:: Aim of the exercise ::
Drop every image and restate the entries below word for word.

:: Dataset extract ::
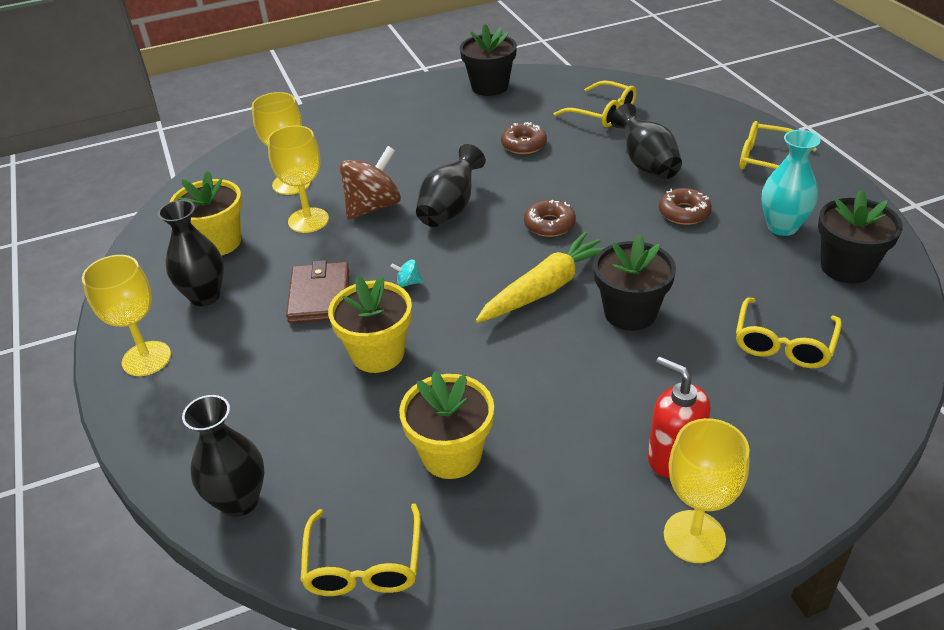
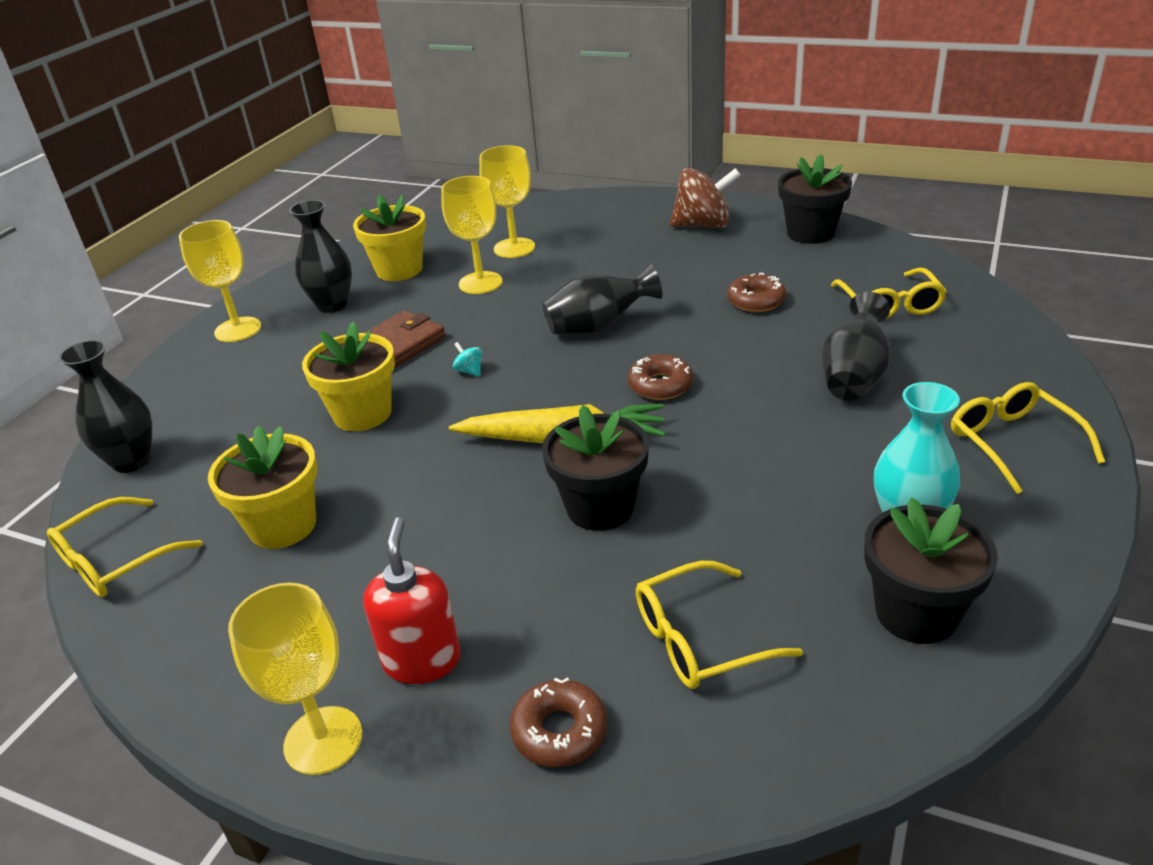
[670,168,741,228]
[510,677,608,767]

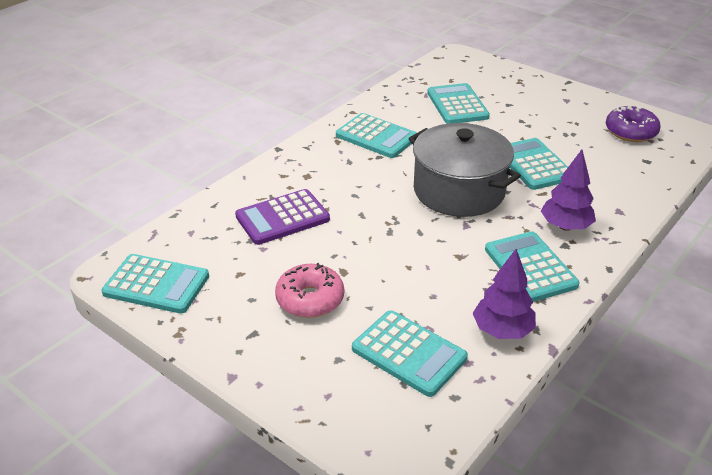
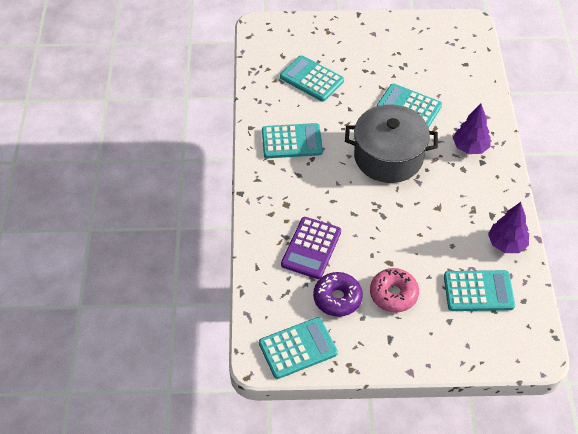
[485,231,580,302] (first image)
[313,272,363,317]

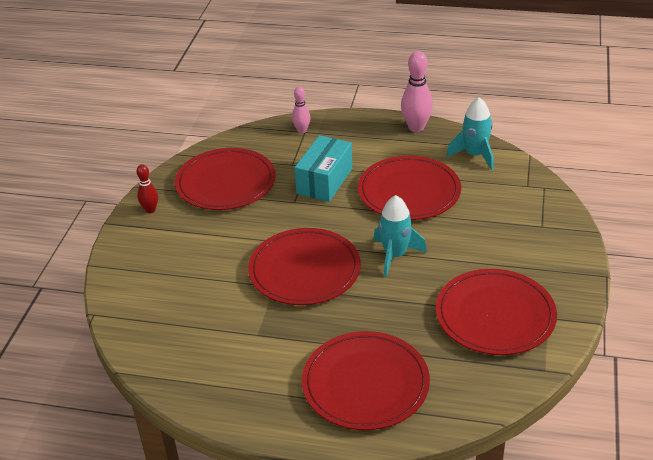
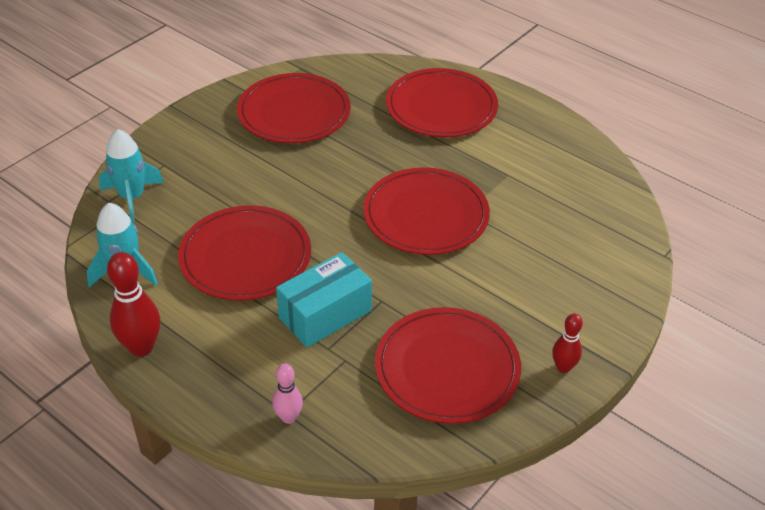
[99,129,164,222]
[107,252,160,357]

:: Response ::
[670,168,741,228]
[510,677,608,767]

[485,231,580,302] (first image)
[313,272,363,317]

[99,129,164,222]
[107,252,160,357]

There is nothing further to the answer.